- [EXERCISE OBJECTIVE]
When you reach the line containing "(224, 163) = (218, 92): none -> yellow brush", begin reproducing the material exactly, stop after the line containing "(703, 323) = (210, 287): brown", and leave out any pictures along the way.

--- INFORMATION SHOWN Enclosed Below ---

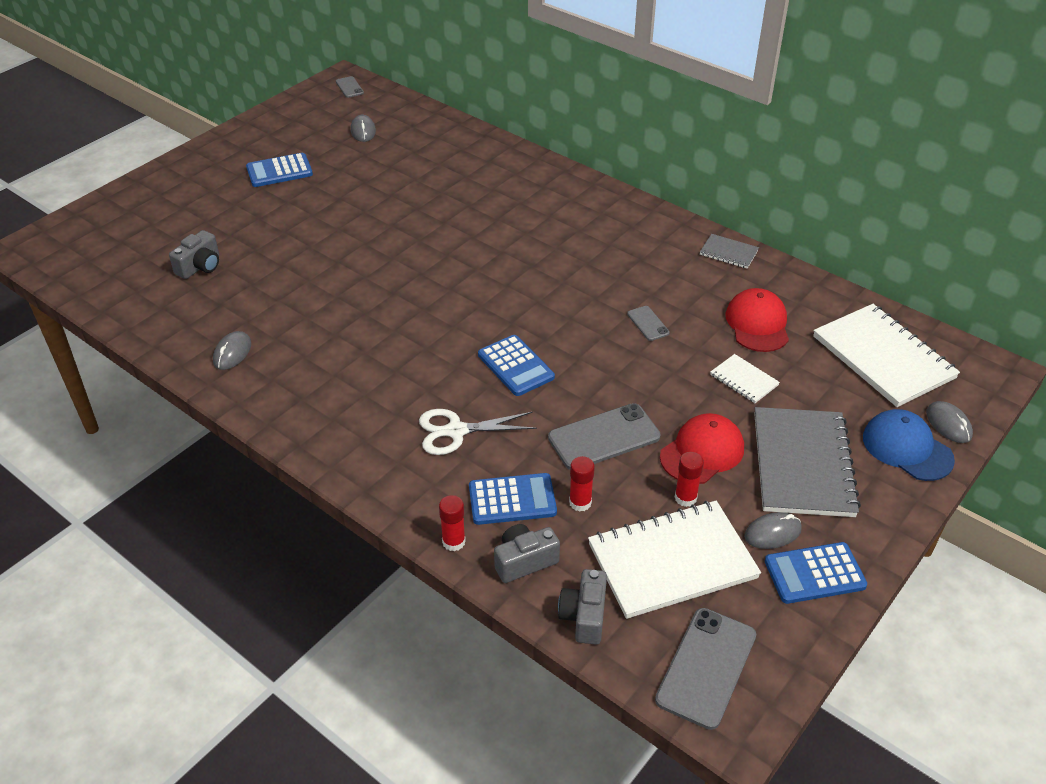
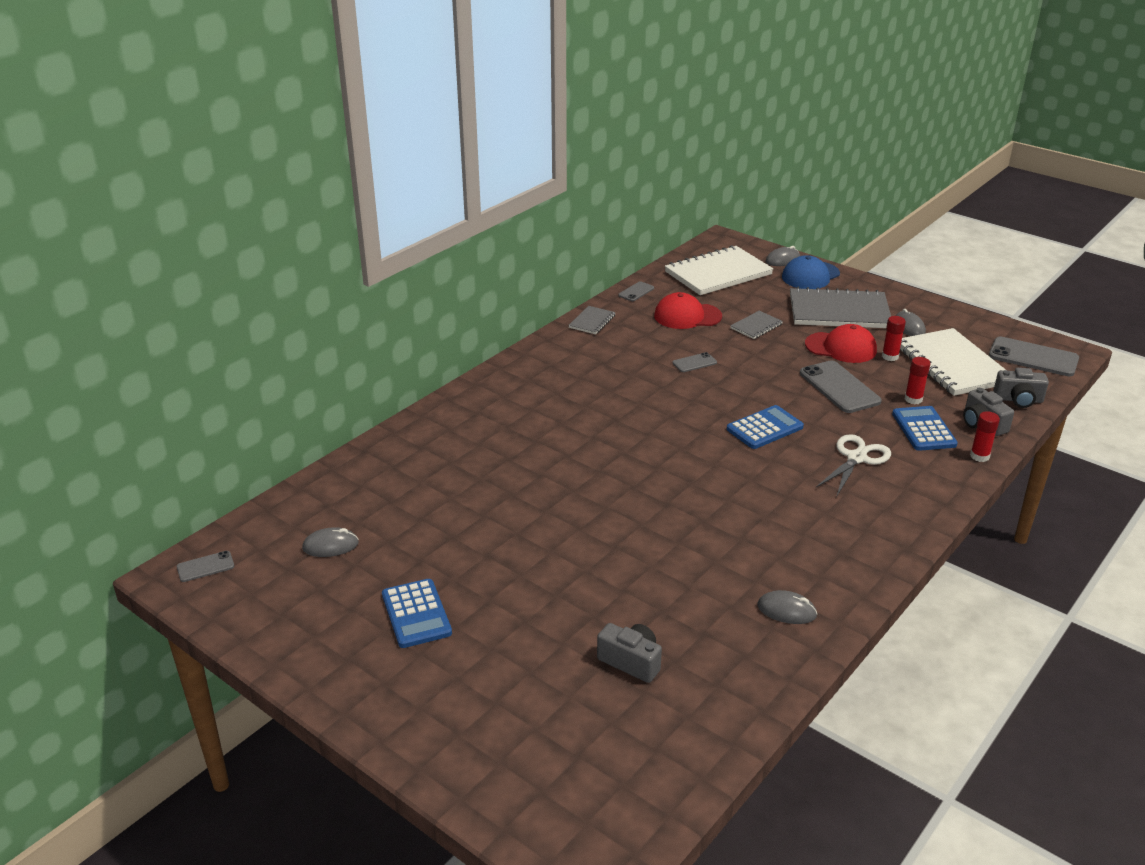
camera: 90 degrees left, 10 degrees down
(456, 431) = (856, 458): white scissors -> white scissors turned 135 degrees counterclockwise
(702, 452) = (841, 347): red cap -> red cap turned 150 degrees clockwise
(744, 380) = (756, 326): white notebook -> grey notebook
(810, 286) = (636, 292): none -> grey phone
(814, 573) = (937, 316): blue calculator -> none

--- End of Enclosed INFORMATION SHOWN ---
--- INFORMATION SHOWN Enclosed Below ---

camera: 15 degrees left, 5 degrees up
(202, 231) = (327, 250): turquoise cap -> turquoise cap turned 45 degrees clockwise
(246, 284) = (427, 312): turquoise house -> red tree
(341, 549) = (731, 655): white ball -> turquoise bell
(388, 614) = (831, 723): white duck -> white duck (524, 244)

--- End of Enclosed INFORMATION SHOWN ---
--- INFORMATION SHOWN Enclosed Below ---

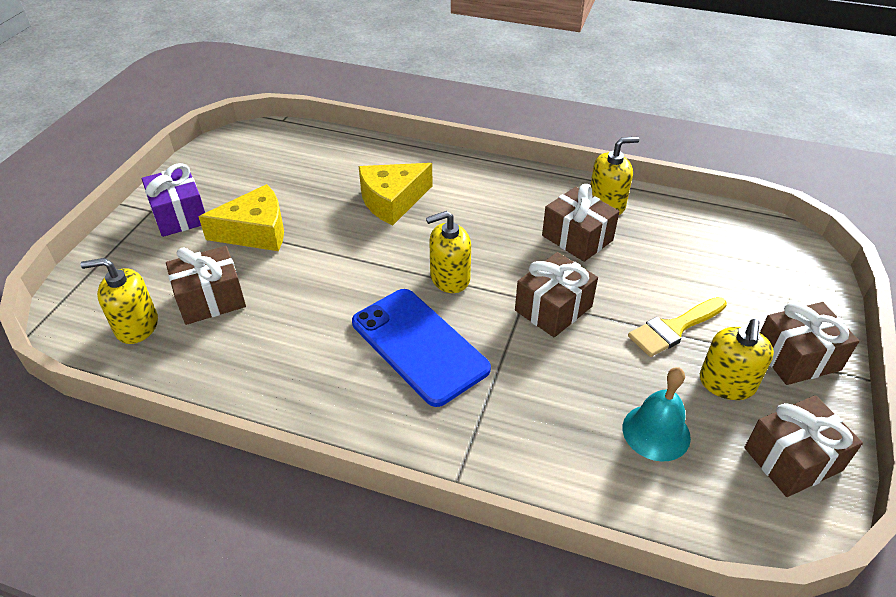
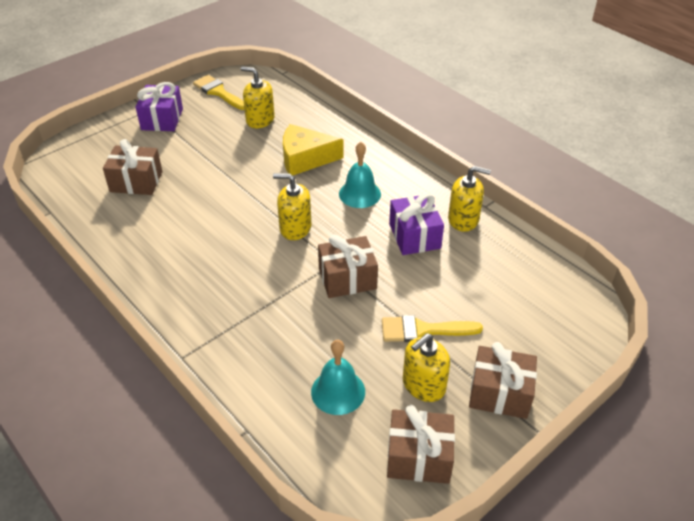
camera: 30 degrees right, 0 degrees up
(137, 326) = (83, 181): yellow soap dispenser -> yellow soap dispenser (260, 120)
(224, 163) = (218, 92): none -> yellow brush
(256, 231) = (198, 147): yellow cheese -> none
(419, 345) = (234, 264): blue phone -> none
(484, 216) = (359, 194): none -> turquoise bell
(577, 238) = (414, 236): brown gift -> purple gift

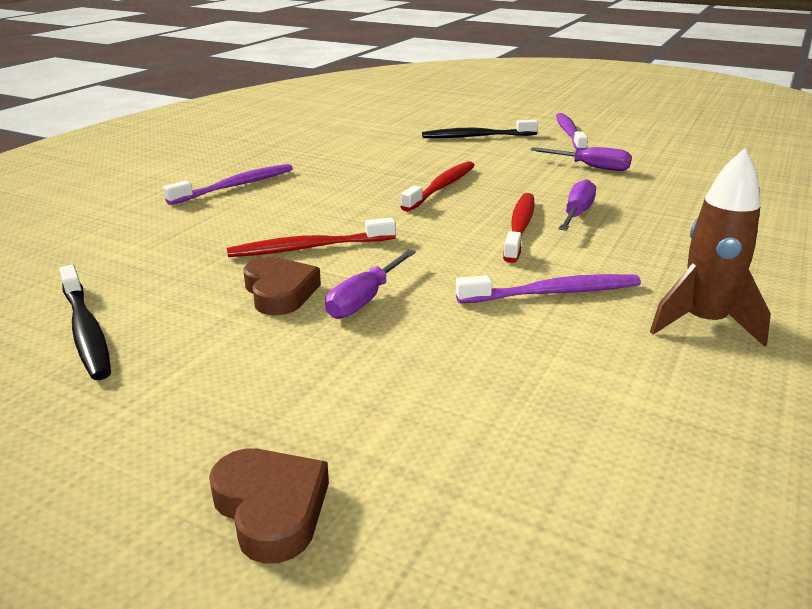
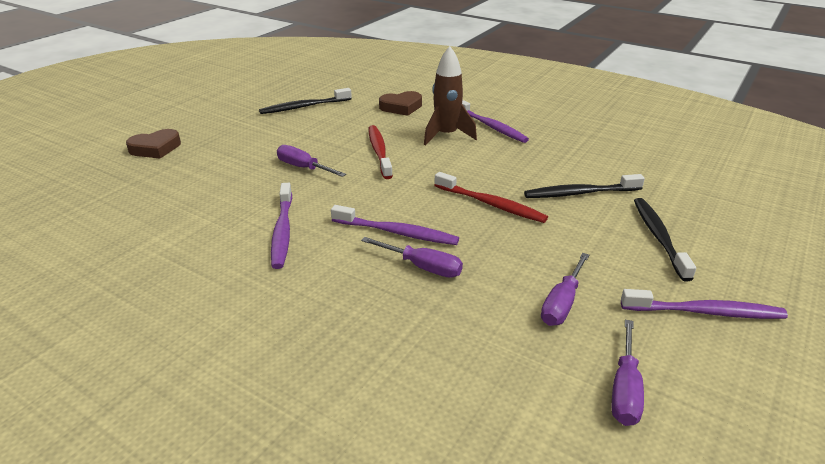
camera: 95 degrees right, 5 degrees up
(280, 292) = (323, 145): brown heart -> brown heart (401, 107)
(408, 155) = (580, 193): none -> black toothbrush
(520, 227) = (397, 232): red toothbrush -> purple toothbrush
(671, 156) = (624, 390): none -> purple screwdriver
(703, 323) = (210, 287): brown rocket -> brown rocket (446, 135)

--- End of Enclosed INFORMATION SHOWN ---

- [EXPECTED OUTPUT]
(224, 163) = (218, 92): none -> yellow brush
(256, 231) = (198, 147): yellow cheese -> none
(419, 345) = (234, 264): blue phone -> none
(484, 216) = (359, 194): none -> turquoise bell
(577, 238) = (414, 236): brown gift -> purple gift

camera: 95 degrees right, 5 degrees up
(280, 292) = (323, 145): brown heart -> brown heart (401, 107)
(408, 155) = (580, 193): none -> black toothbrush
(520, 227) = (397, 232): red toothbrush -> purple toothbrush
(671, 156) = (624, 390): none -> purple screwdriver
(703, 323) = (210, 287): brown rocket -> brown rocket (446, 135)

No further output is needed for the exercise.